Task brief: All that is wanted is a word-for-word retyping of the lines from the one containing "white padlock: 1 -> 0" through the end of the material below.
Start of Block
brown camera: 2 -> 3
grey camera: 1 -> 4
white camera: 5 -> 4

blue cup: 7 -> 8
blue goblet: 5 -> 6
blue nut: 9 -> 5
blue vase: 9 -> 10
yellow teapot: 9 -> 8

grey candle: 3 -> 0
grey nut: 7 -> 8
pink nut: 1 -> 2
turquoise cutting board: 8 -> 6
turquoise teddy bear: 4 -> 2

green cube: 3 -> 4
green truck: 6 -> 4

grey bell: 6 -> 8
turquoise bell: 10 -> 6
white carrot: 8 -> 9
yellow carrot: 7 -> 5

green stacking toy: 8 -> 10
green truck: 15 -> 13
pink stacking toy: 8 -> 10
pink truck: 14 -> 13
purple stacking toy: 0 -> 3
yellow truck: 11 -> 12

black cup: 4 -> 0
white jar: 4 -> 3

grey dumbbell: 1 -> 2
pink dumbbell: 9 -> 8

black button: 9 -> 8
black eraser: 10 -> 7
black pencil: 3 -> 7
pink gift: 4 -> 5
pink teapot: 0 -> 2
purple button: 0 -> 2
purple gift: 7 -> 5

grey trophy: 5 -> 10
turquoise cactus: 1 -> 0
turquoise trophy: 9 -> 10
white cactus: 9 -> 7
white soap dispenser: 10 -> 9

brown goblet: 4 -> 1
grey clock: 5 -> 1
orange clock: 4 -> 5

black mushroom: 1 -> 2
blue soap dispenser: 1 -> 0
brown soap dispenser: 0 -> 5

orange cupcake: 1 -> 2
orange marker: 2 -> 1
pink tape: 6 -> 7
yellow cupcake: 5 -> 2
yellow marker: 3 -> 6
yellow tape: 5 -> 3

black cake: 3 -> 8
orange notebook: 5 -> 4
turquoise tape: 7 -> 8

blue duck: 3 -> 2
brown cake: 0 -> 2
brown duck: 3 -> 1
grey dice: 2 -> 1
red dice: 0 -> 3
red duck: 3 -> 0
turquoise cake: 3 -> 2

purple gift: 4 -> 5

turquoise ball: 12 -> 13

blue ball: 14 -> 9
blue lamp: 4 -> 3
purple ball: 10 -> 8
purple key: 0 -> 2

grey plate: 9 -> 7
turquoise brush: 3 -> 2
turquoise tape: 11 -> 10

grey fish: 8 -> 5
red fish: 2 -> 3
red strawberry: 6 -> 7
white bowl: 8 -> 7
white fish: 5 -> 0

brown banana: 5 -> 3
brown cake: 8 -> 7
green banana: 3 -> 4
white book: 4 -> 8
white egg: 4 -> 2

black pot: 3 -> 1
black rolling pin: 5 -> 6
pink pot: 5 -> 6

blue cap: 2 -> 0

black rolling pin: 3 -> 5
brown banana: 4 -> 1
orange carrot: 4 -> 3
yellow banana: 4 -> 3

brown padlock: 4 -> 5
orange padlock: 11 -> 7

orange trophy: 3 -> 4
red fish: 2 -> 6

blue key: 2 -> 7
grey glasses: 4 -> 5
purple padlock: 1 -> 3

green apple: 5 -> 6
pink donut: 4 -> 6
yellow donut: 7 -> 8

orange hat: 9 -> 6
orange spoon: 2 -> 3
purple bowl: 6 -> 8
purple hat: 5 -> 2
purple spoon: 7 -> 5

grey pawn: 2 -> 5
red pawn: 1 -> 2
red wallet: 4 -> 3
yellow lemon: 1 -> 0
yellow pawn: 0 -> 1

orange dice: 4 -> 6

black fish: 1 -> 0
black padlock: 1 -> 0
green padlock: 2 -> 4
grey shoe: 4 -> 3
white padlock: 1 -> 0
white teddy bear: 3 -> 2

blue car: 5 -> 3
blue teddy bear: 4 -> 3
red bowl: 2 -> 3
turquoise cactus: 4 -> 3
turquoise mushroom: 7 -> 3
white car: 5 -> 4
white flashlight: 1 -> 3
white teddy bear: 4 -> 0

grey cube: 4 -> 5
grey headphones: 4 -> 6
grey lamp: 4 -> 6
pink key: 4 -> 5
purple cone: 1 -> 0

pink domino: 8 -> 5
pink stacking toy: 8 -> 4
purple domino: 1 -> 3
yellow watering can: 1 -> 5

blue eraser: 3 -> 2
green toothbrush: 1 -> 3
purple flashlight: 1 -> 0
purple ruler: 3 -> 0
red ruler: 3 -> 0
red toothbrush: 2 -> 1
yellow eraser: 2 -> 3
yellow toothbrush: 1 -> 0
End of Block
Your solution:
white padlock: 1 -> 0
white teddy bear: 3 -> 2

blue car: 5 -> 3
blue teddy bear: 4 -> 3
red bowl: 2 -> 3
turquoise cactus: 4 -> 3
turquoise mushroom: 7 -> 3
white car: 5 -> 4
white flashlight: 1 -> 3
white teddy bear: 4 -> 0

grey cube: 4 -> 5
grey headphones: 4 -> 6
grey lamp: 4 -> 6
pink key: 4 -> 5
purple cone: 1 -> 0

pink domino: 8 -> 5
pink stacking toy: 8 -> 4
purple domino: 1 -> 3
yellow watering can: 1 -> 5

blue eraser: 3 -> 2
green toothbrush: 1 -> 3
purple flashlight: 1 -> 0
purple ruler: 3 -> 0
red ruler: 3 -> 0
red toothbrush: 2 -> 1
yellow eraser: 2 -> 3
yellow toothbrush: 1 -> 0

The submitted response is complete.